Items from a data source:
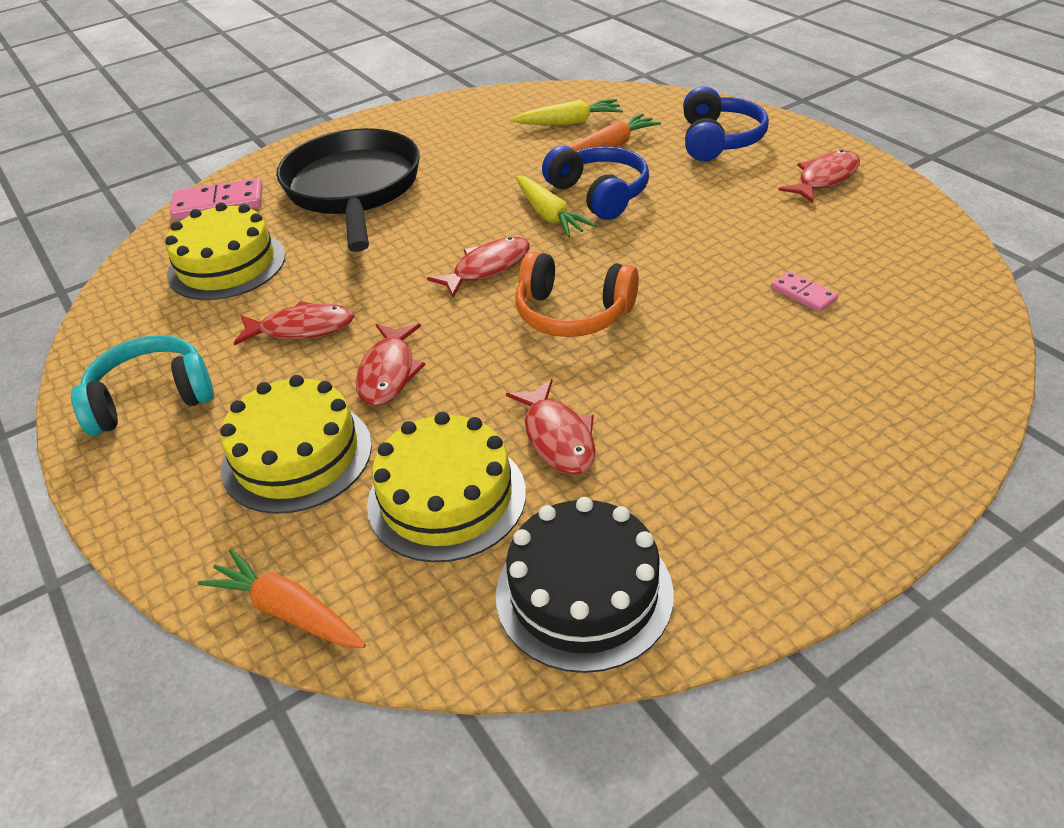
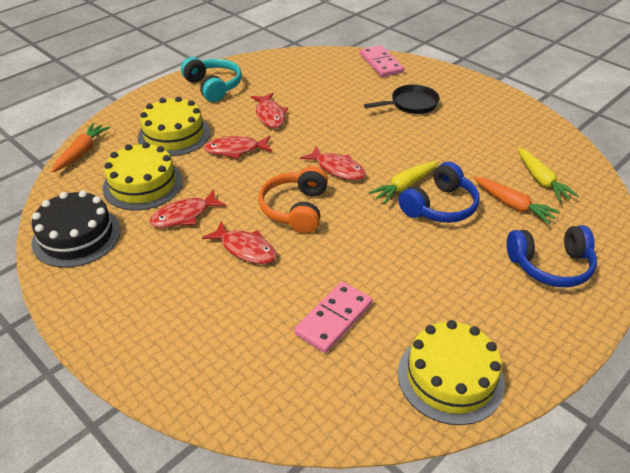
camera: 75 degrees right, 0 degrees up
(227, 265) = (322, 80): yellow cake -> yellow cake (450, 377)
(353, 189) = (411, 104): black pan -> black pan, size x0.52
(803, 294) = (334, 319): pink domino -> pink domino, size x1.78
(824, 178) = (510, 335): red fish -> red fish (245, 249)

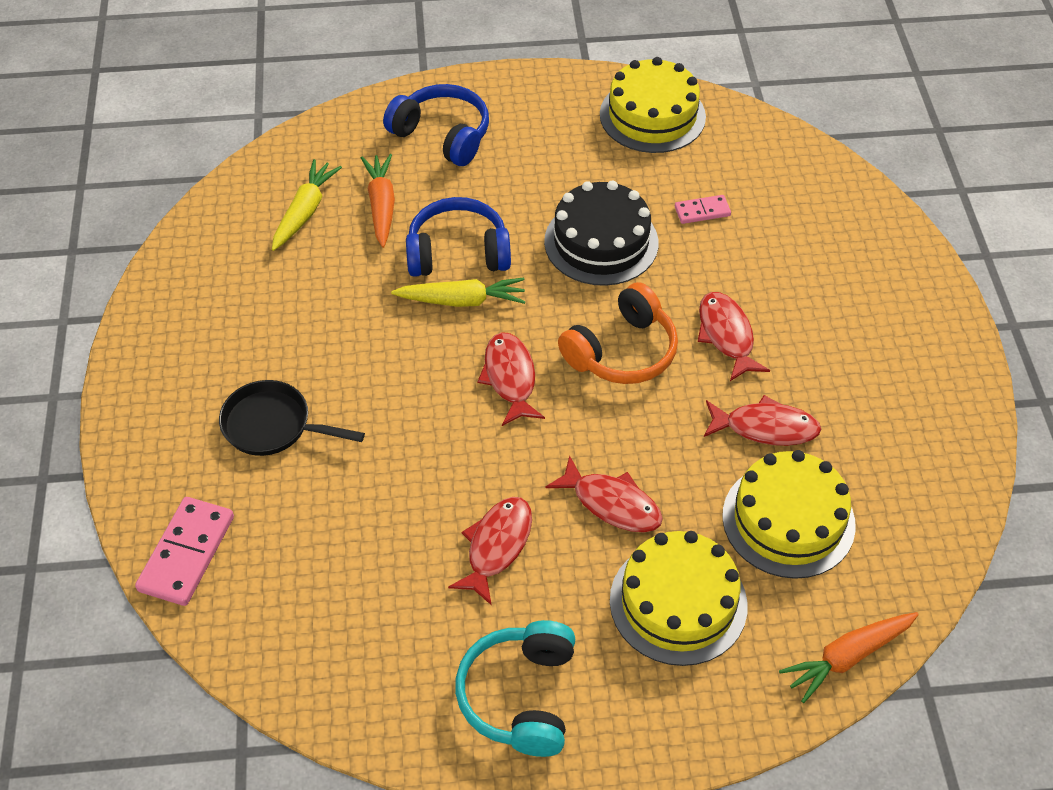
camera: 140 degrees left, 10 degrees up
(76, 236) = (921, 480): black cake -> black cake (601, 242)
(334, 319) = (702, 211): pink domino -> pink domino, size x0.56

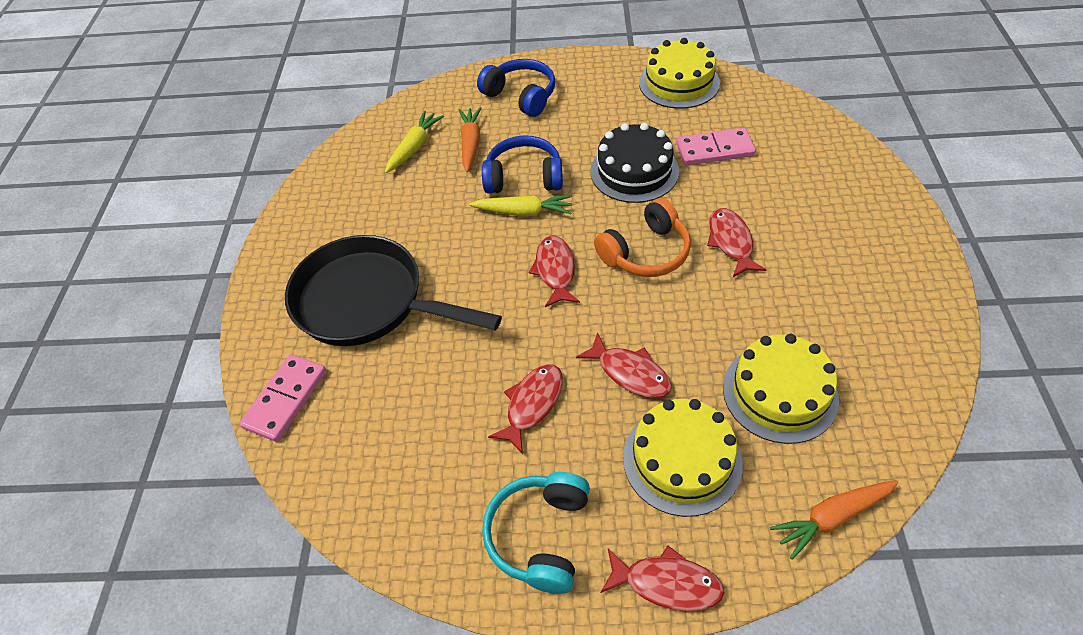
camera: 10 degrees right, 0 degrees up
(272, 425) = (367, 301): black pan -> black pan, size x1.92
(702, 211) = (714, 150): pink domino -> pink domino, size x1.78
(765, 428) = (761, 315): red fish -> red fish (667, 583)

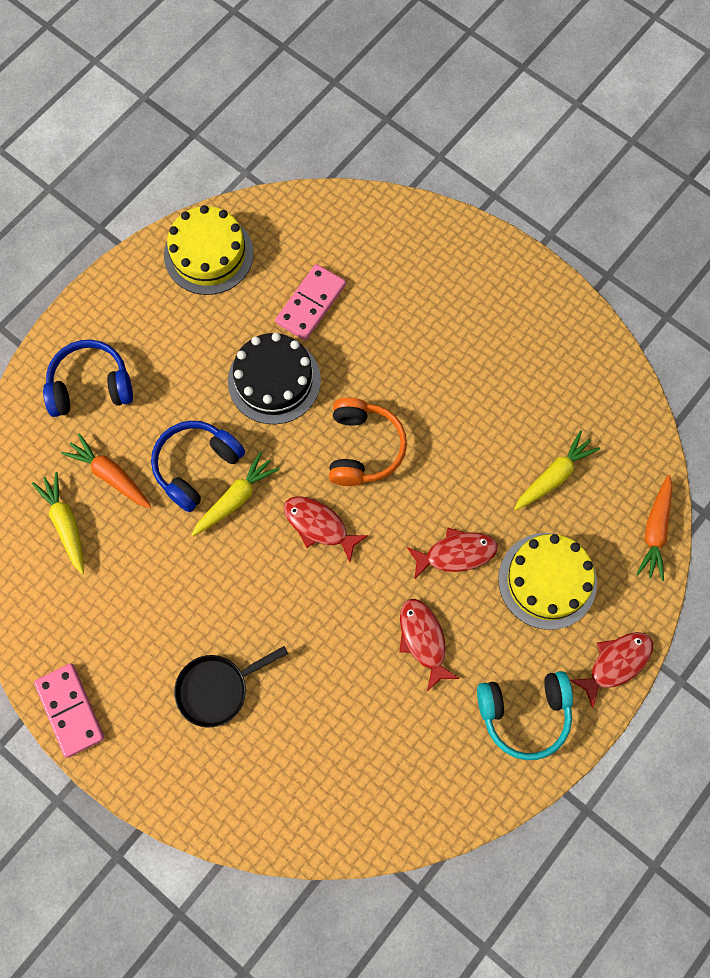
camera: 55 degrees left, 20 degrees up
(286, 399) = (261, 815): pink domino -> pink domino (70, 710)
(367, 301) = (217, 689): black pan -> black pan, size x0.52
(540, 536) = (524, 714): turquoise headphones -> turquoise headphones turned 60 degrees counterclockwise
(731, 242) = (409, 383): red fish -> none
(780, 393) = (553, 476): yellow cake -> yellow carrot

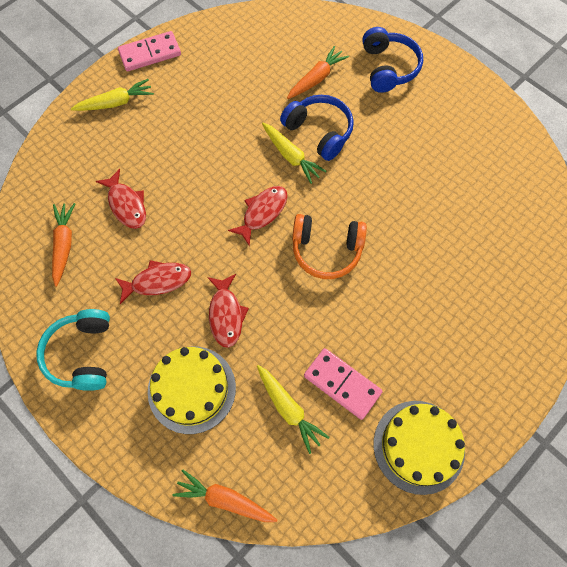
camera: 95 degrees right, 5 degrees down
(66, 524) = (282, 52): yellow carrot -> yellow carrot (115, 103)
(208, 254) = (505, 147): yellow cake -> yellow cake (418, 446)
(217, 689) = (147, 138): black pan -> none
(274, 380) = (390, 188): black cake -> none
(310, 304) = (461, 220): pink domino -> pink domino (342, 384)
(386, 768) = (64, 245): none -> orange carrot
(616, 663) = (108, 440): red fish -> red fish (126, 205)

## WHAT TO WORK ON:
Using the data above, retype exactly and only the lines from the one containing "(353, 189) = (411, 104): black" up to and including the one containing "(765, 428) = (761, 315): red", with no pictures carried over.

## SOLUTION FOR THIS EXERCISE:
(353, 189) = (411, 104): black pan -> black pan, size x0.52
(803, 294) = (334, 319): pink domino -> pink domino, size x1.78
(824, 178) = (510, 335): red fish -> red fish (245, 249)

camera: 140 degrees left, 10 degrees up
(76, 236) = (921, 480): black cake -> black cake (601, 242)
(334, 319) = (702, 211): pink domino -> pink domino, size x0.56

camera: 10 degrees right, 0 degrees up
(272, 425) = (367, 301): black pan -> black pan, size x1.92
(702, 211) = (714, 150): pink domino -> pink domino, size x1.78
(765, 428) = (761, 315): red fish -> red fish (667, 583)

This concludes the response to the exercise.